▸ **ASSIGNED TASK**: Without the images, write out all of the following entries exactly.

***

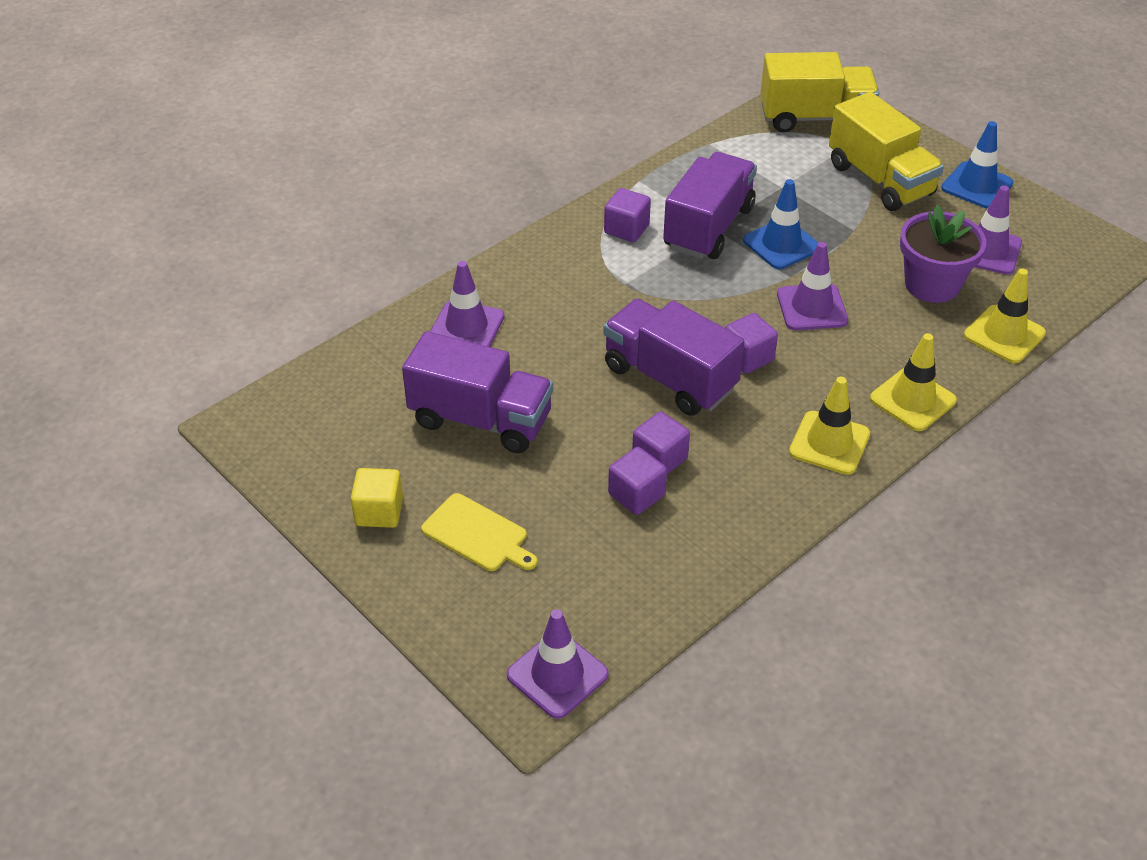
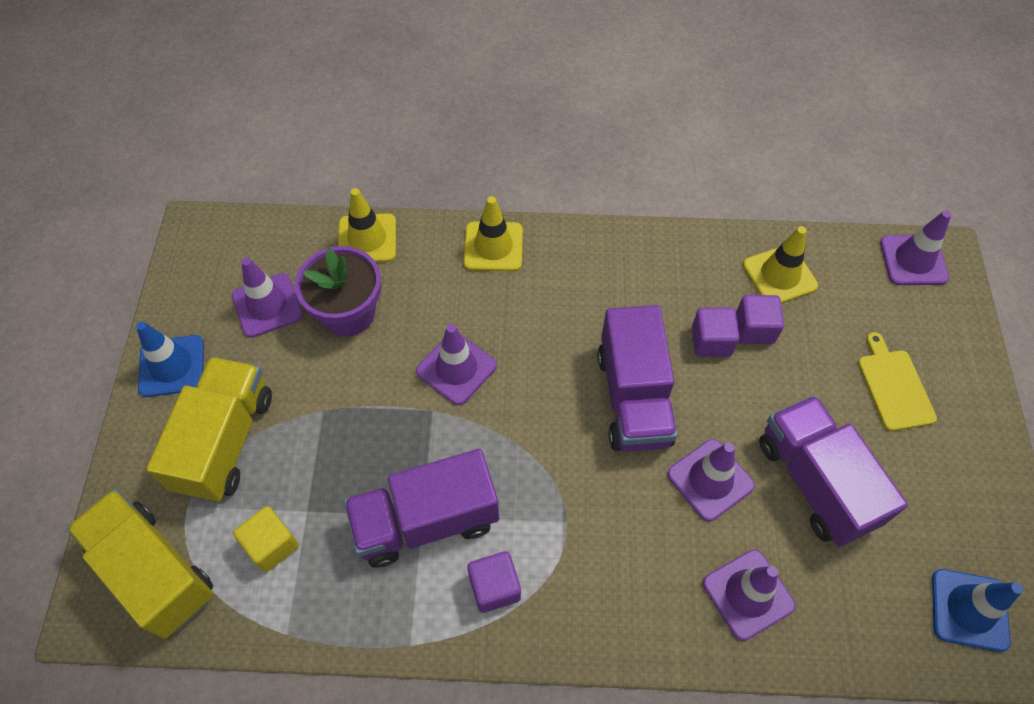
camera: 135 degrees left, 15 degrees up
yellow cube [351,468,403,528] -> yellow cube moved to [233,506,299,572]
purple cube [725,313,778,374] -> none
blue traffic cone [743,179,818,269] -> blue traffic cone moved to [932,569,1023,652]
yellow traffic cone [789,377,870,475] -> yellow traffic cone moved to [743,226,818,304]
none -> purple traffic cone [667,439,755,521]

***

▸ **RESPONSE AREA**:
camera: 135 degrees left, 15 degrees up
yellow cube [351,468,403,528] -> yellow cube moved to [233,506,299,572]
purple cube [725,313,778,374] -> none
blue traffic cone [743,179,818,269] -> blue traffic cone moved to [932,569,1023,652]
yellow traffic cone [789,377,870,475] -> yellow traffic cone moved to [743,226,818,304]
none -> purple traffic cone [667,439,755,521]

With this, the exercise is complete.